#### Task objective
Extract, exactly as written, each line from the start of the records below to the line containing "J3 pin 4: USER3 -> USER2", both ends included; drop the pictures.

#### Change detection data
== Segment start ==

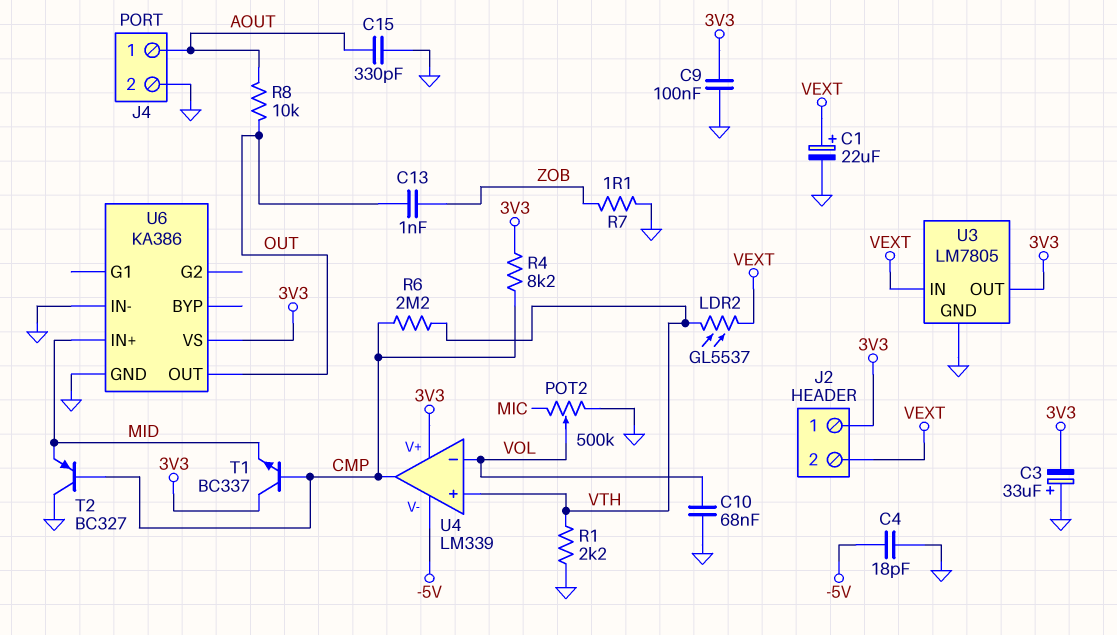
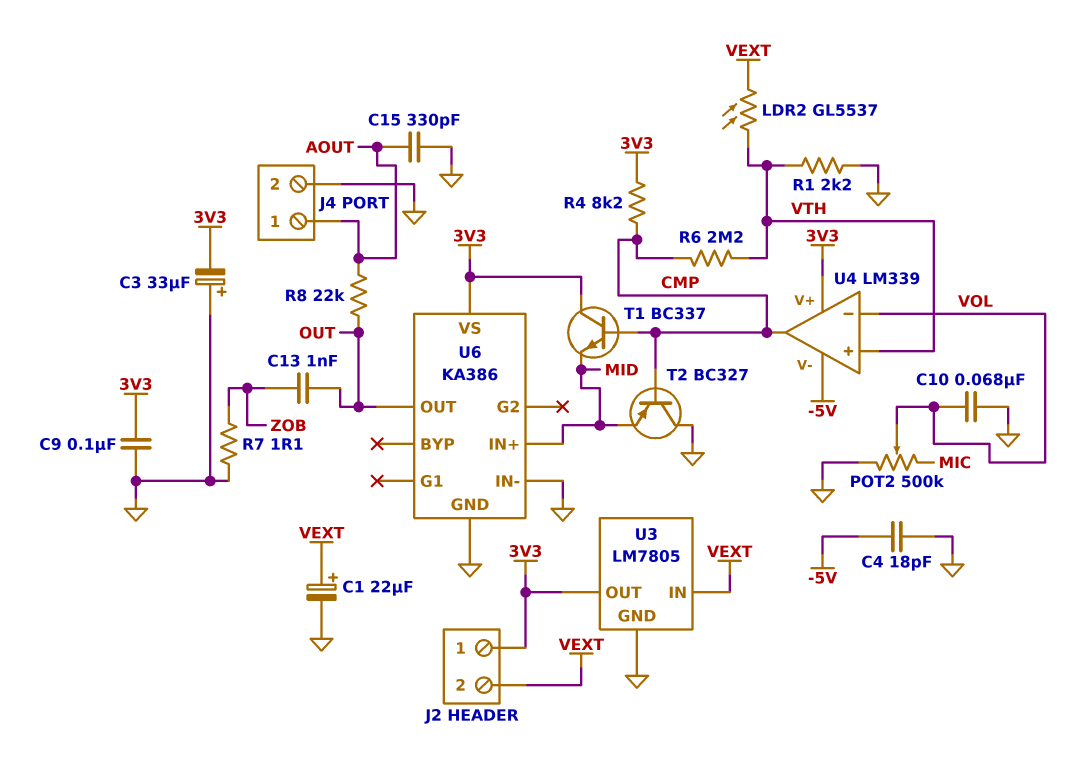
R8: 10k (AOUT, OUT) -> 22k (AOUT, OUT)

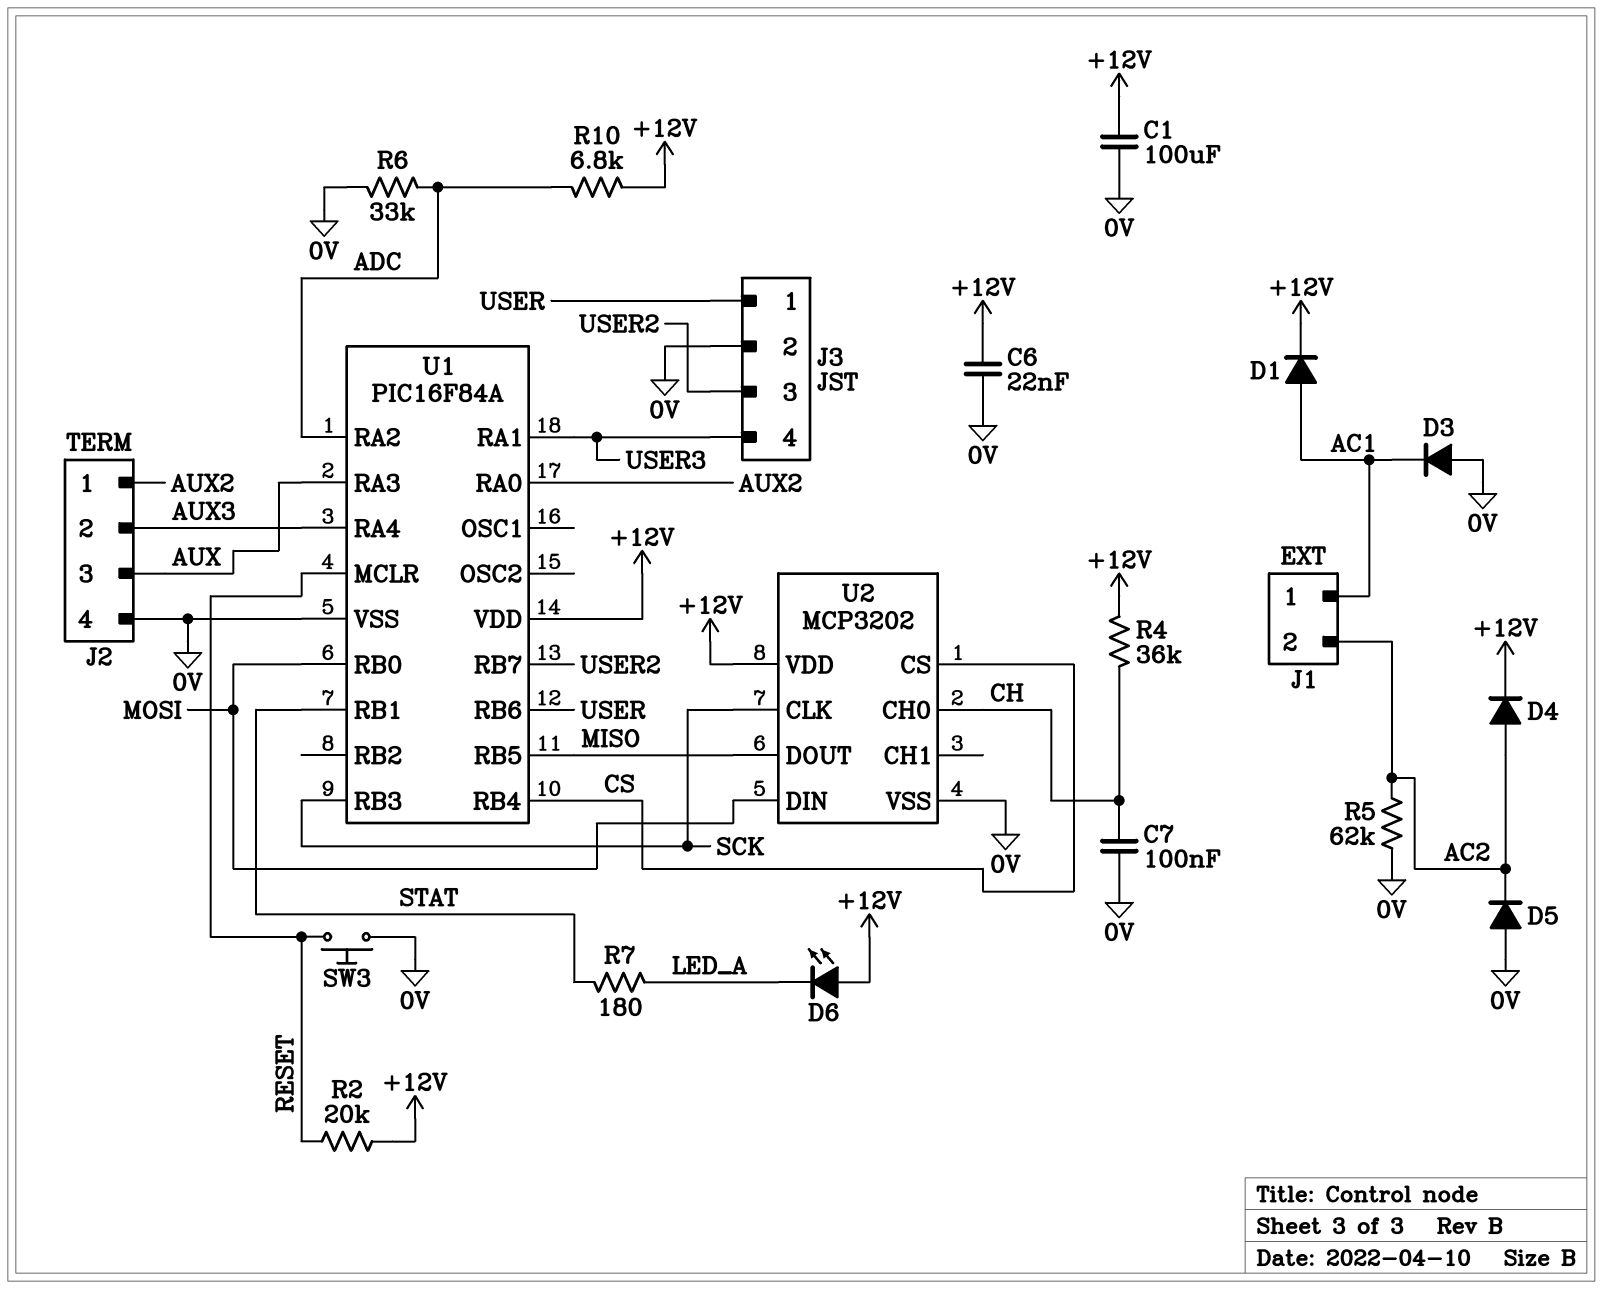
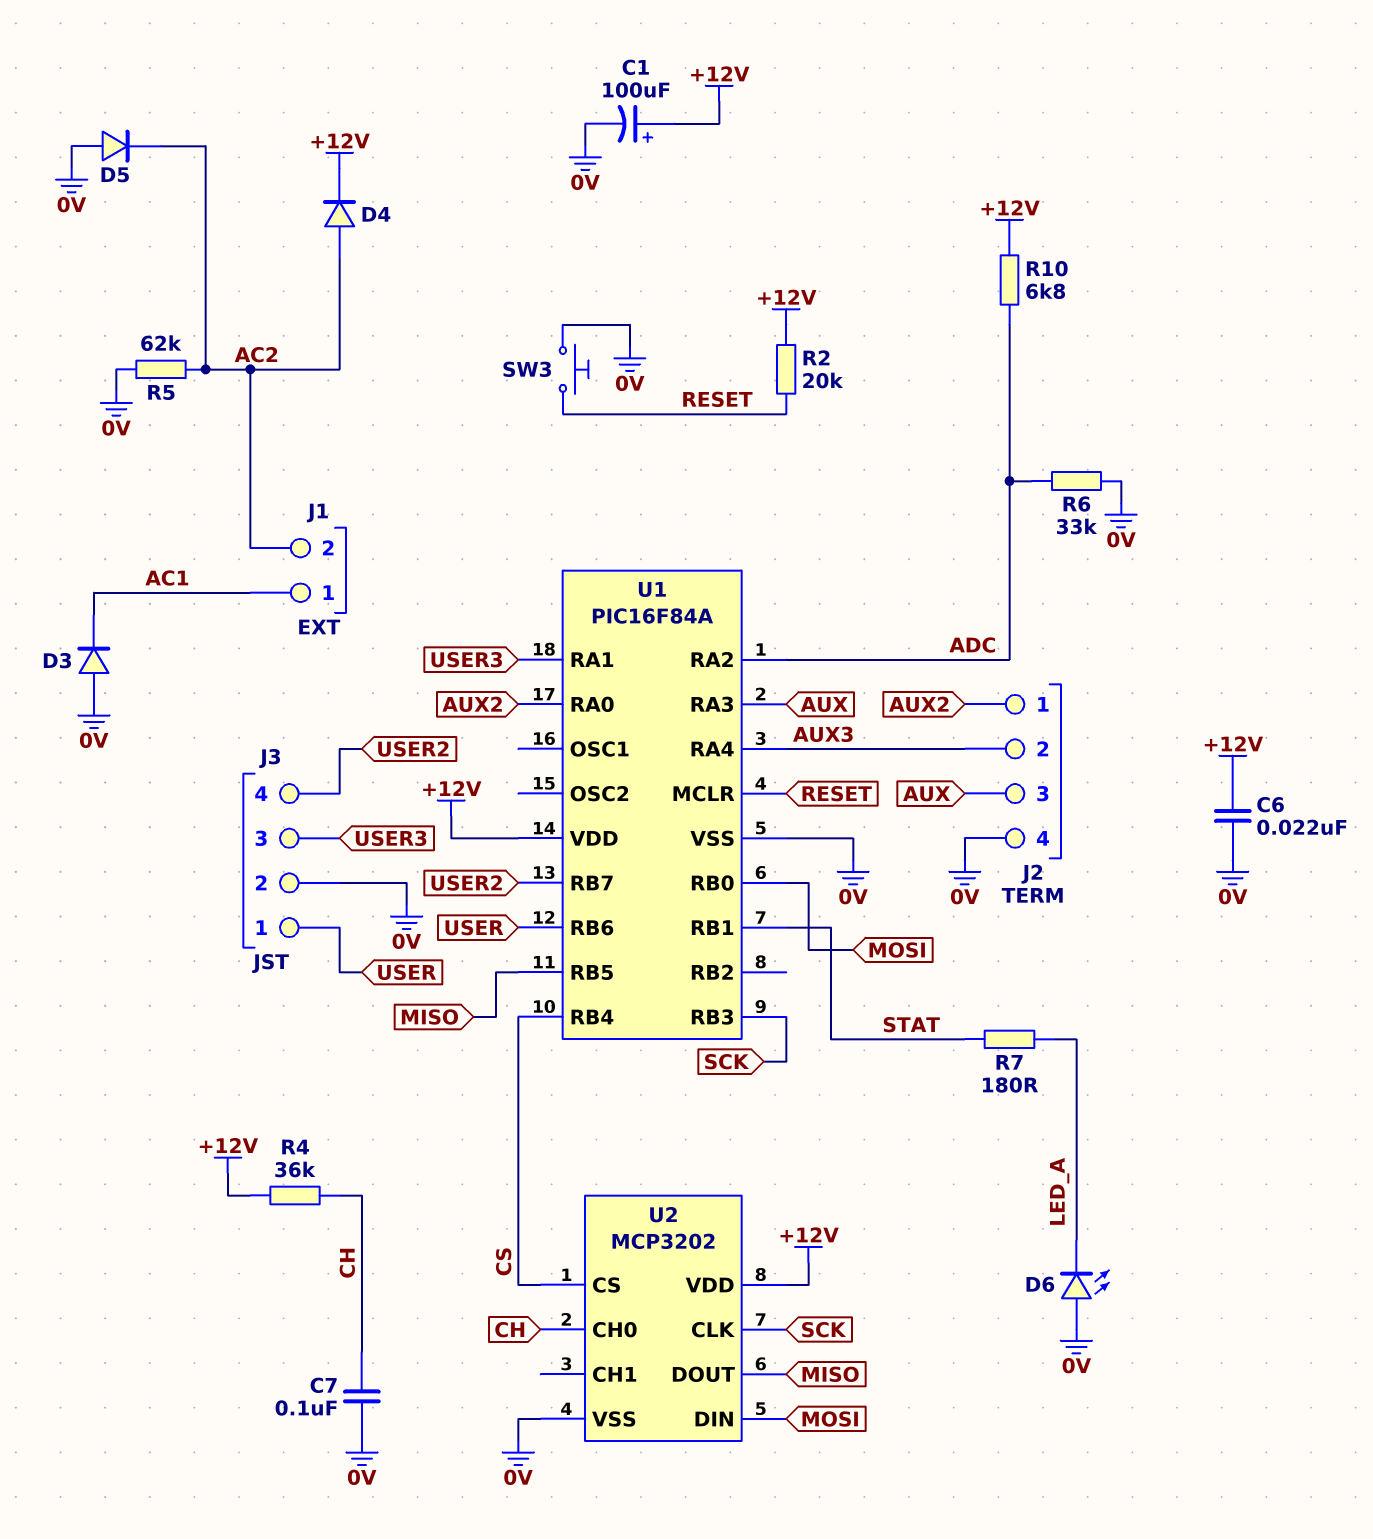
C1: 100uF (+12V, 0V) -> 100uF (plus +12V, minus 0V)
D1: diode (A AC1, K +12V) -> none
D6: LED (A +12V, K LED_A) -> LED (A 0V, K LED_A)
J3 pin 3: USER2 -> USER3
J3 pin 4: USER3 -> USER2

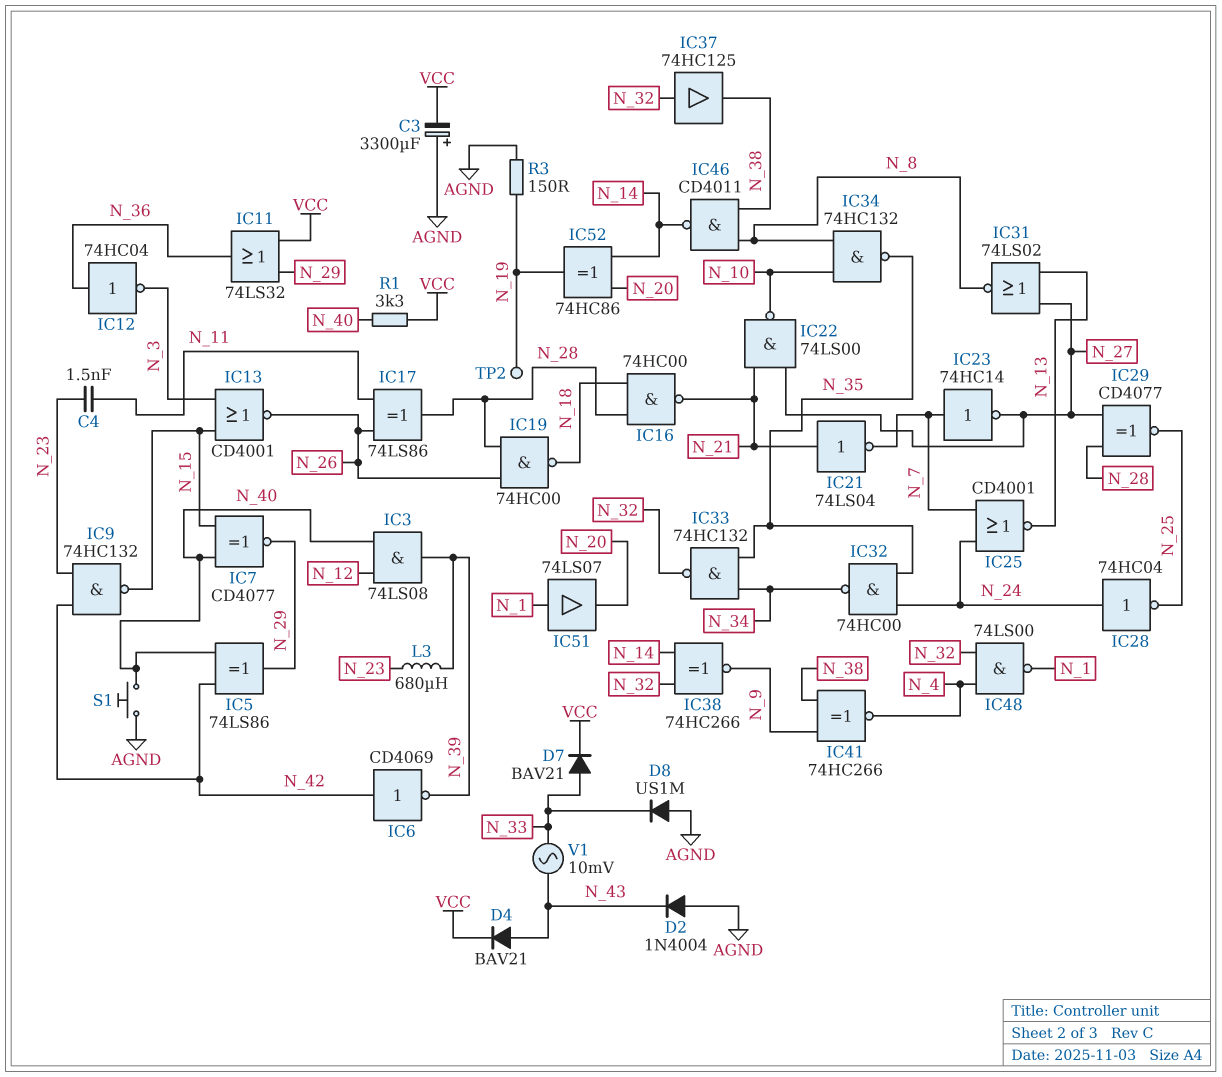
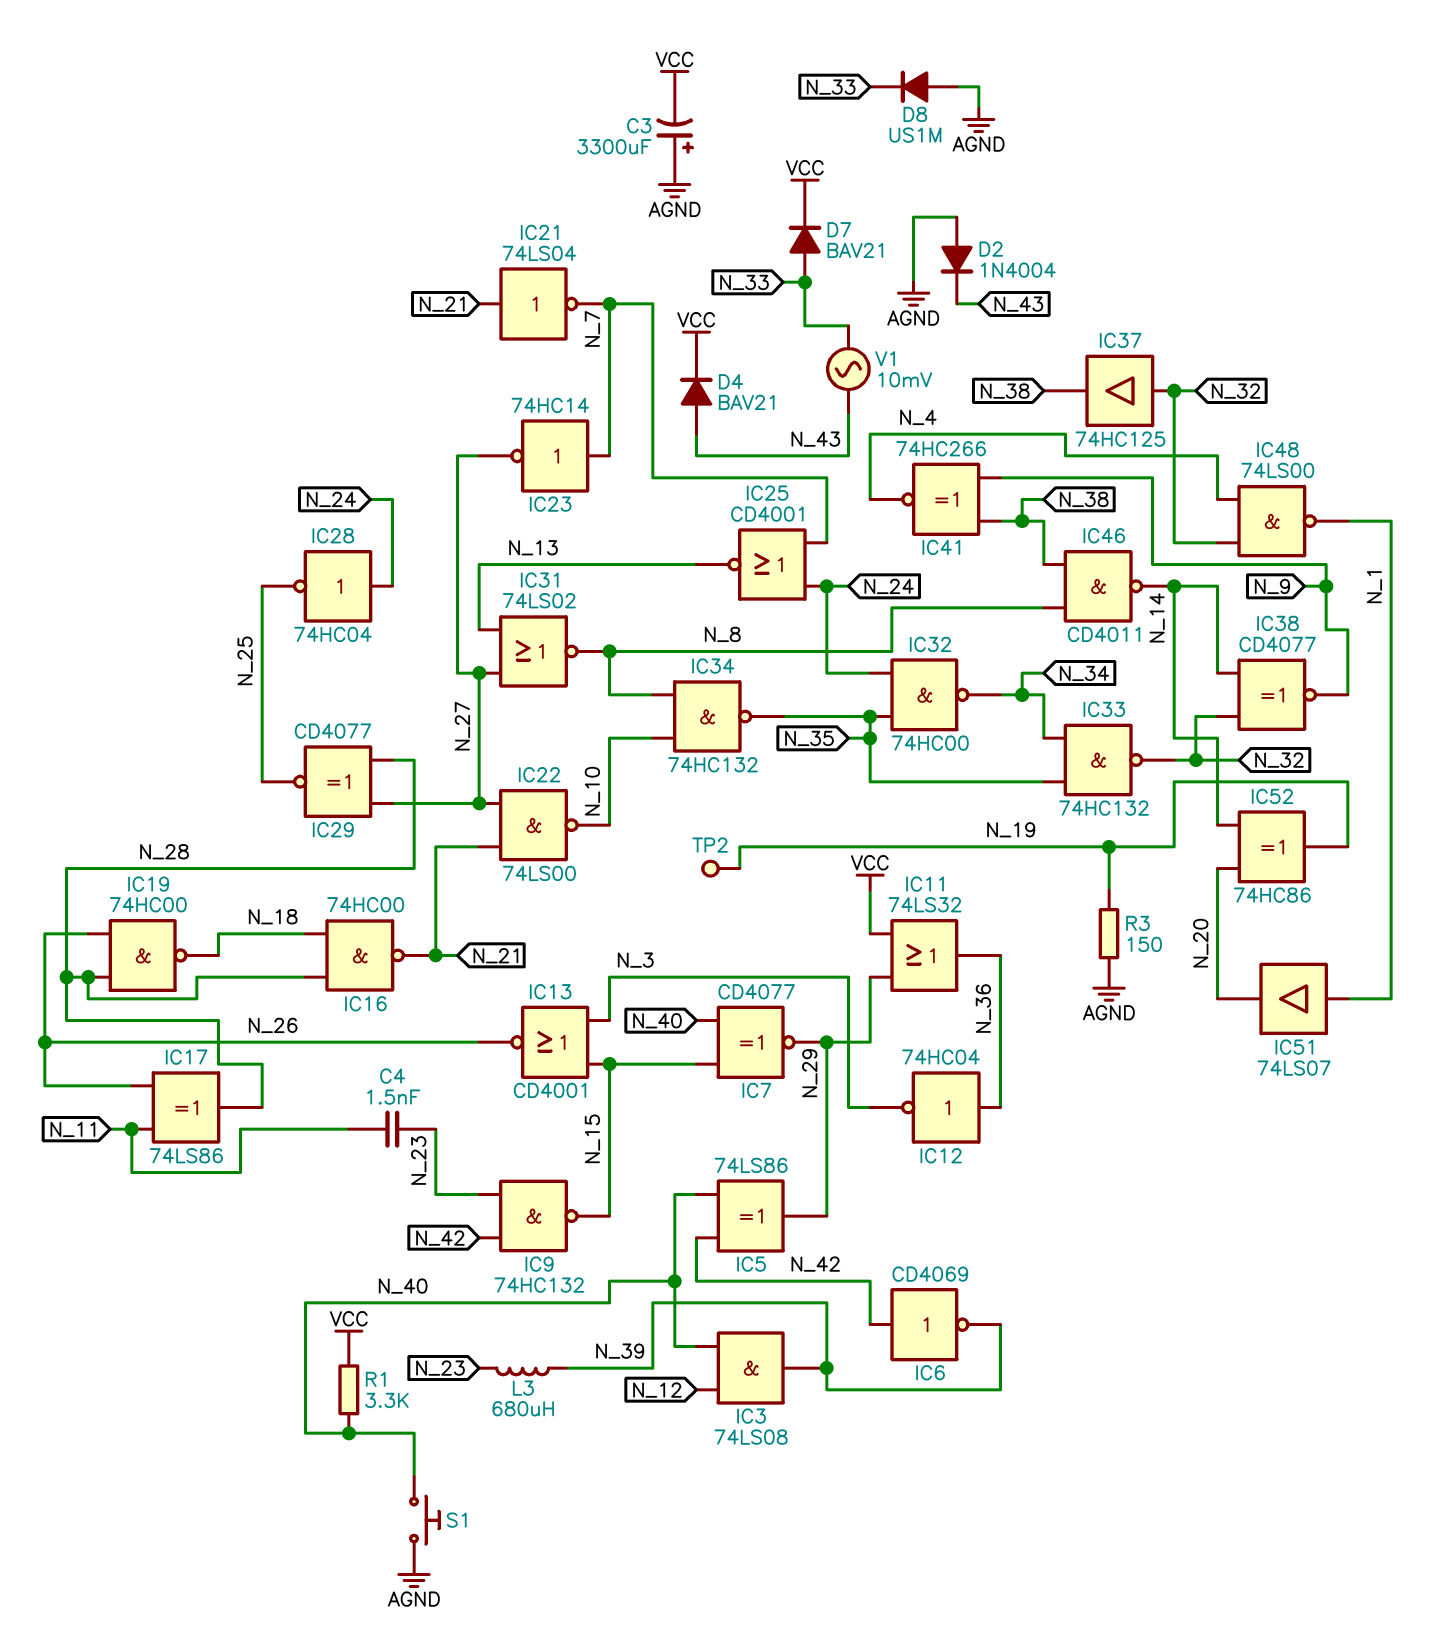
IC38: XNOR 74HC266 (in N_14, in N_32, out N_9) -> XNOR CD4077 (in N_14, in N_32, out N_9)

== Segment end ==

#### Response to the task
R8: 10k (AOUT, OUT) -> 22k (AOUT, OUT)

C1: 100uF (+12V, 0V) -> 100uF (plus +12V, minus 0V)
D1: diode (A AC1, K +12V) -> none
D6: LED (A +12V, K LED_A) -> LED (A 0V, K LED_A)
J3 pin 3: USER2 -> USER3
J3 pin 4: USER3 -> USER2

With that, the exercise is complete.